• PROBLEM DESCRIPTION
Reproduce the entries beneath exactly, without their images.

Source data
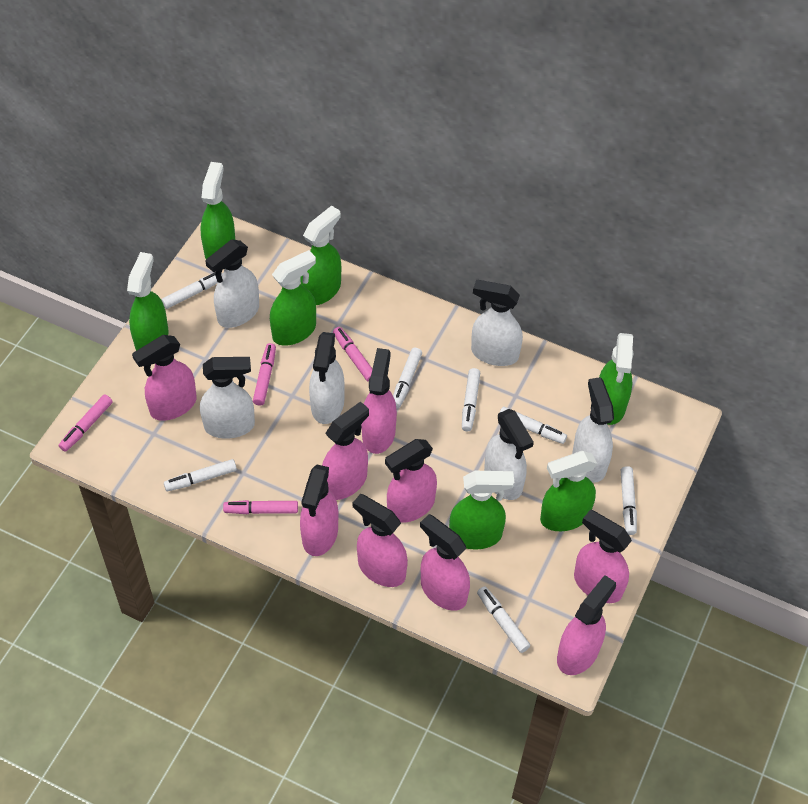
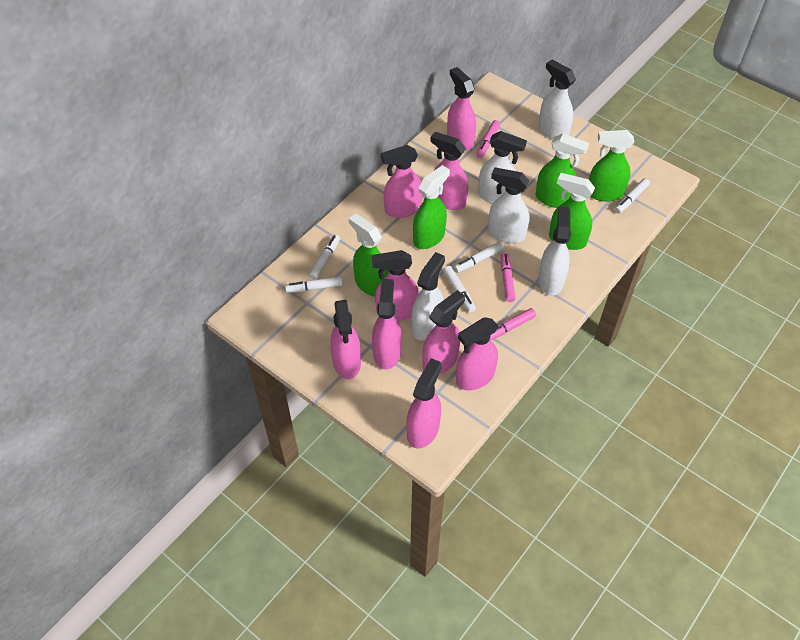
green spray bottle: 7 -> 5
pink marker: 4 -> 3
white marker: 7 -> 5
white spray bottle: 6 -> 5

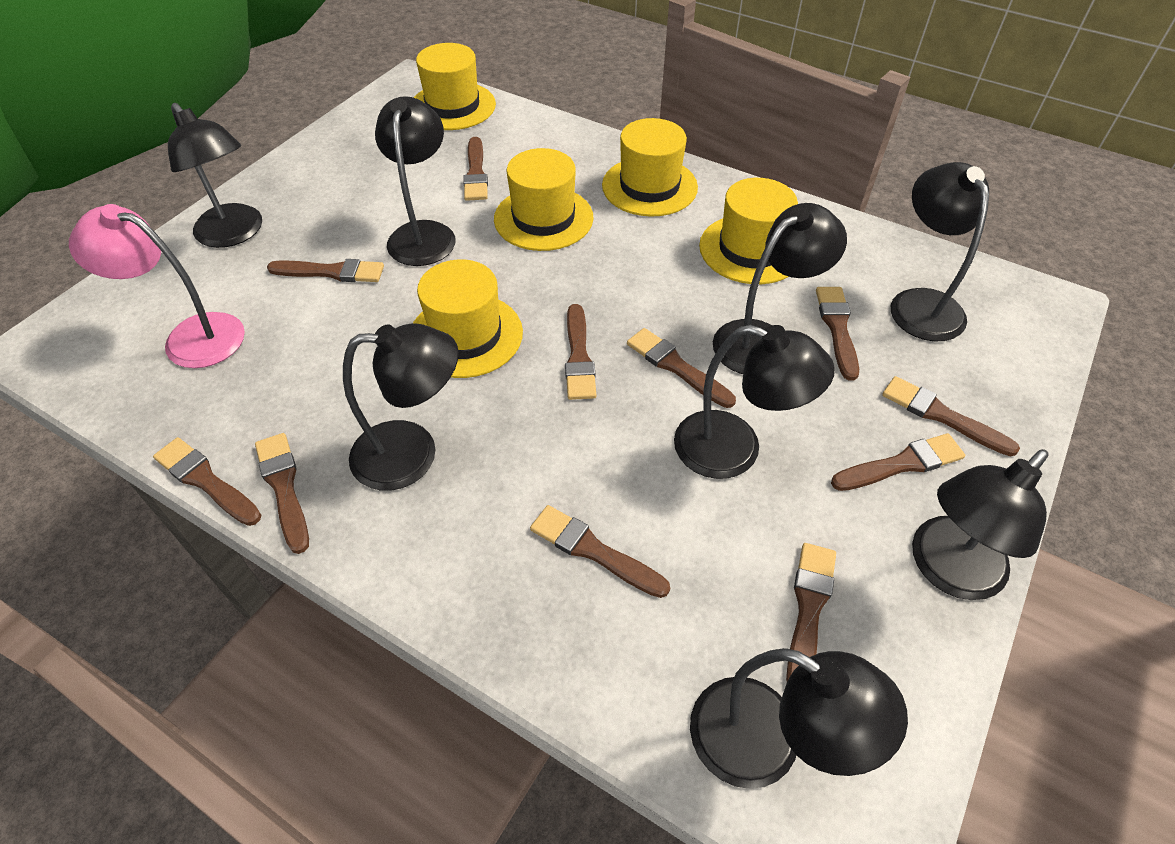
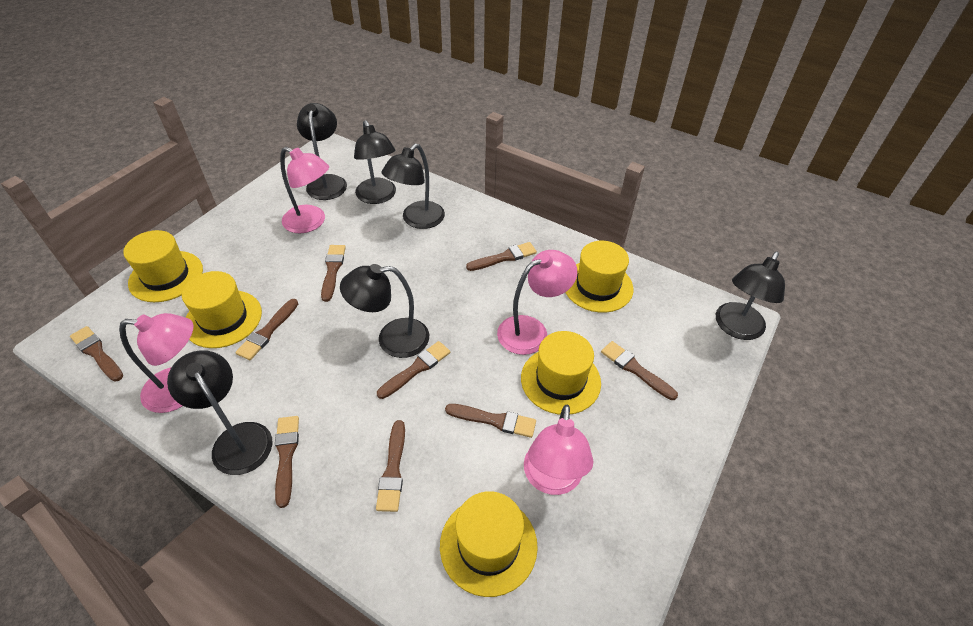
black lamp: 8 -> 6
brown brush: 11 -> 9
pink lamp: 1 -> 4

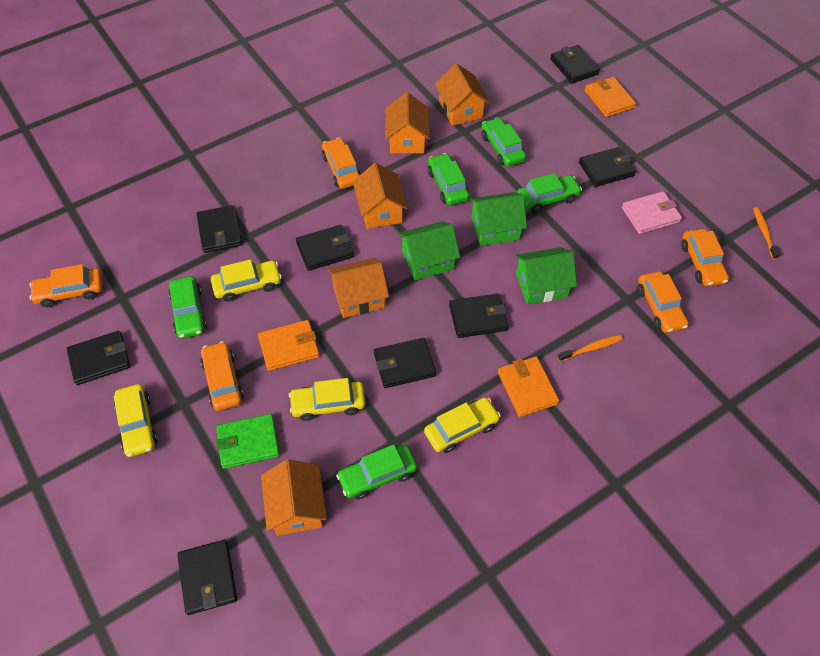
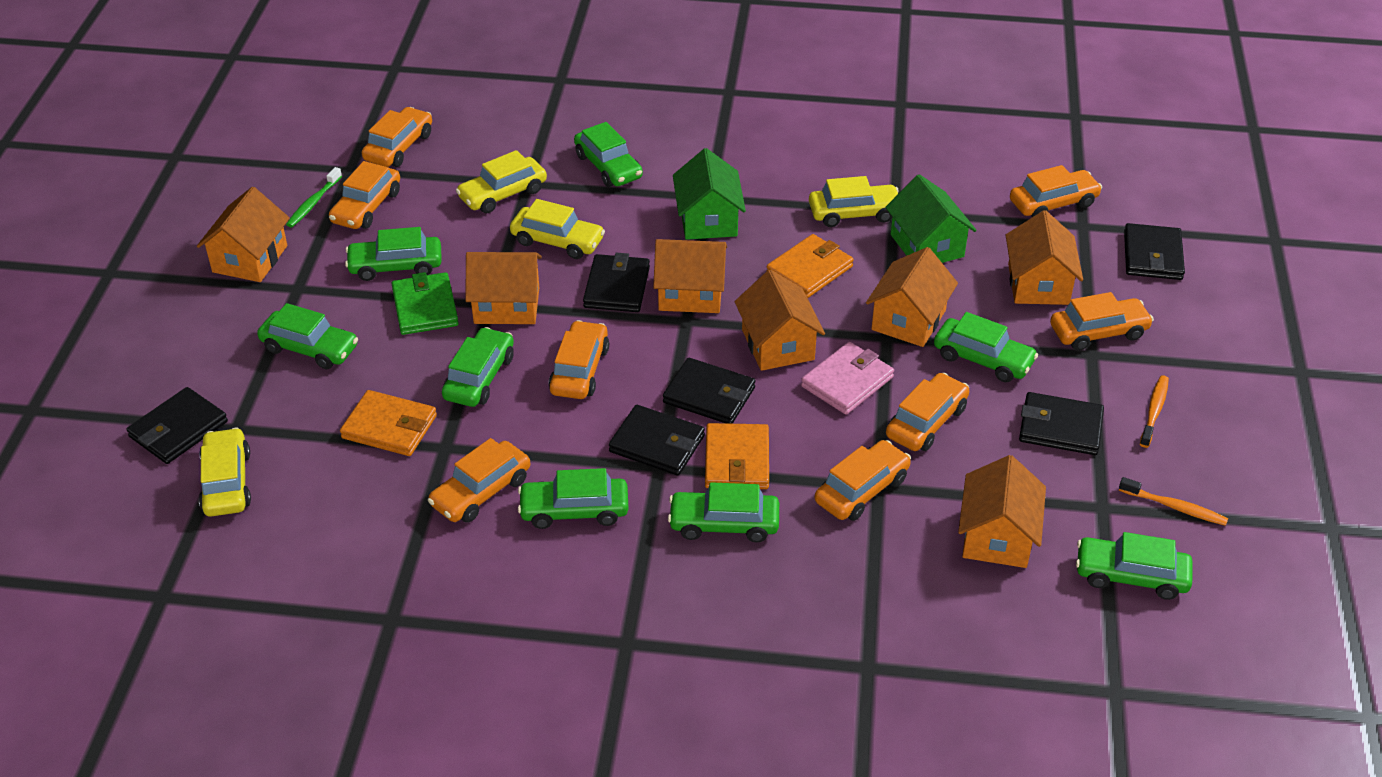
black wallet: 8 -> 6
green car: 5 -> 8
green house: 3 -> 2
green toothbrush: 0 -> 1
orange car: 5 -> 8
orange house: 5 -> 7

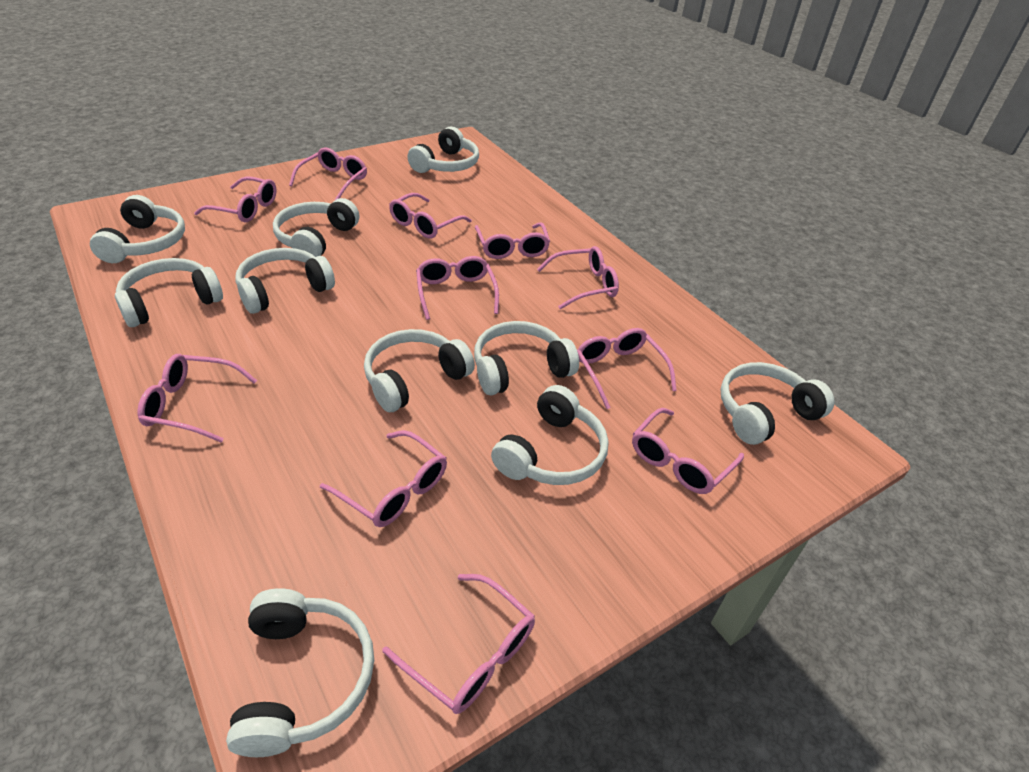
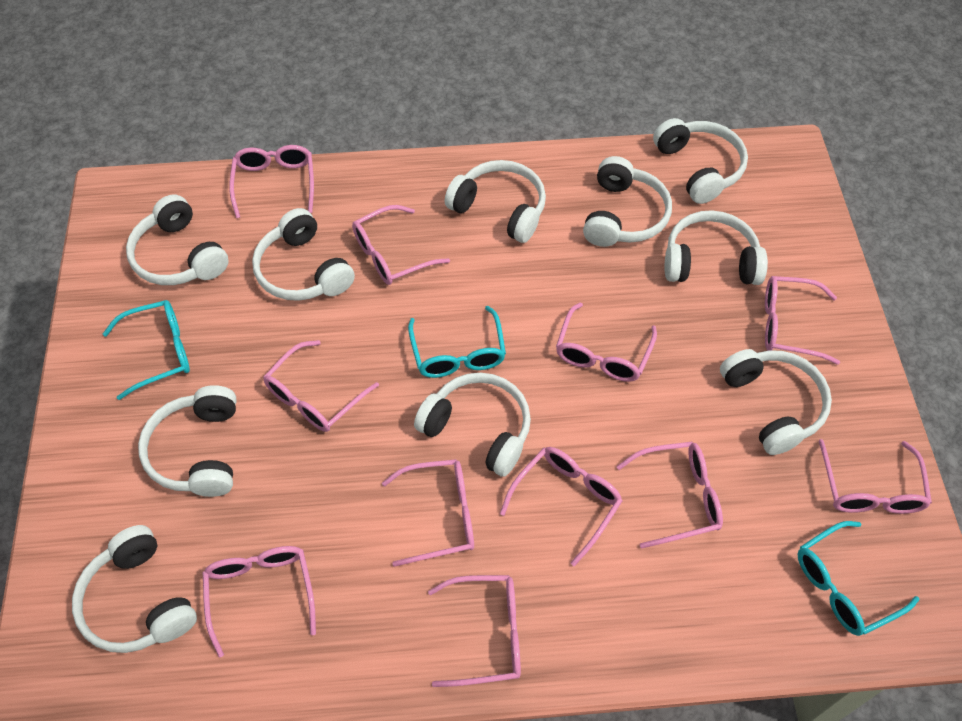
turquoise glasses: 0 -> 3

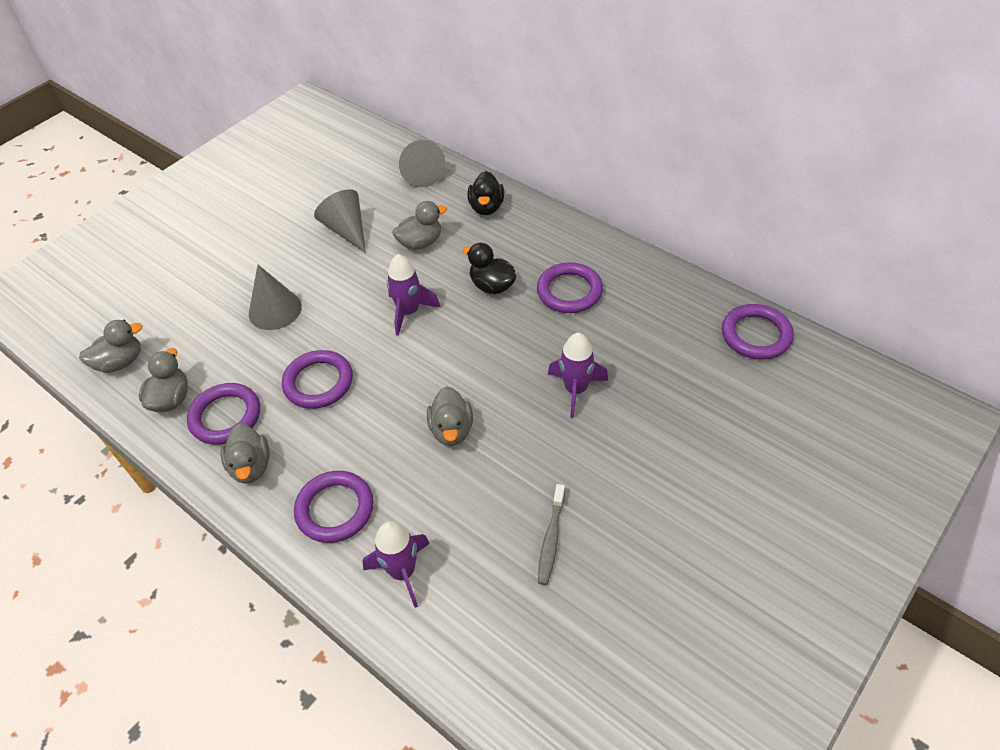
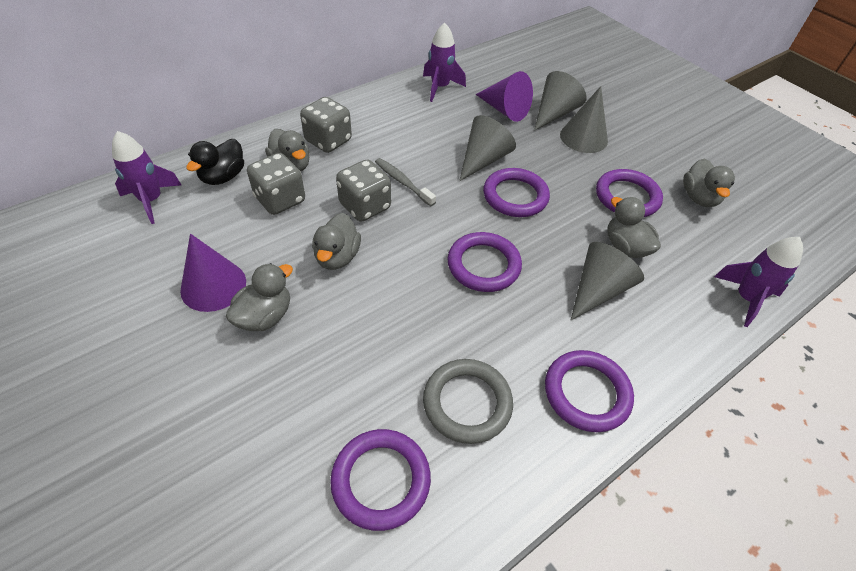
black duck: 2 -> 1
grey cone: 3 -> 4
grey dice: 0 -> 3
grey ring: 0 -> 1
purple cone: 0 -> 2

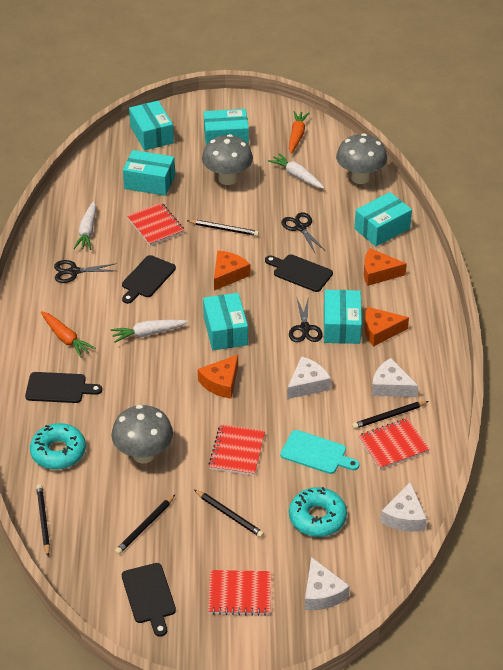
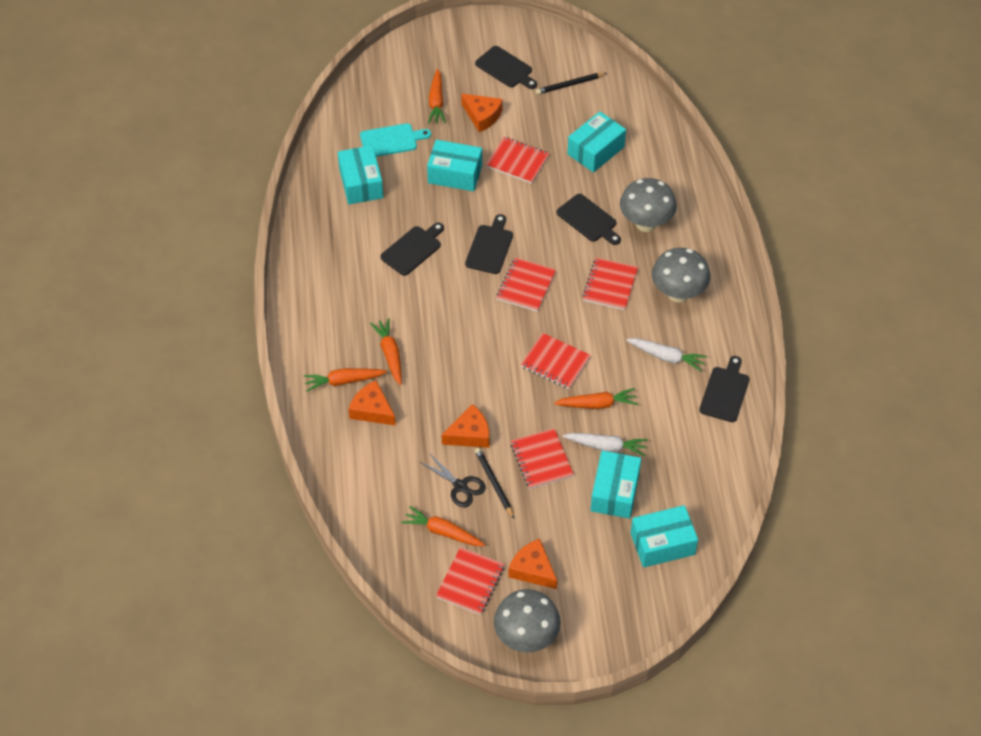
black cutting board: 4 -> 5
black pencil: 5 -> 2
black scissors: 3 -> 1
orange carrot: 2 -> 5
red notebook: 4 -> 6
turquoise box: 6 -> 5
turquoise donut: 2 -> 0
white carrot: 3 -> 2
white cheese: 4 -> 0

• ANSWER SECTION
green spray bottle: 7 -> 5
pink marker: 4 -> 3
white marker: 7 -> 5
white spray bottle: 6 -> 5

black lamp: 8 -> 6
brown brush: 11 -> 9
pink lamp: 1 -> 4

black wallet: 8 -> 6
green car: 5 -> 8
green house: 3 -> 2
green toothbrush: 0 -> 1
orange car: 5 -> 8
orange house: 5 -> 7

turquoise glasses: 0 -> 3

black duck: 2 -> 1
grey cone: 3 -> 4
grey dice: 0 -> 3
grey ring: 0 -> 1
purple cone: 0 -> 2

black cutting board: 4 -> 5
black pencil: 5 -> 2
black scissors: 3 -> 1
orange carrot: 2 -> 5
red notebook: 4 -> 6
turquoise box: 6 -> 5
turquoise donut: 2 -> 0
white carrot: 3 -> 2
white cheese: 4 -> 0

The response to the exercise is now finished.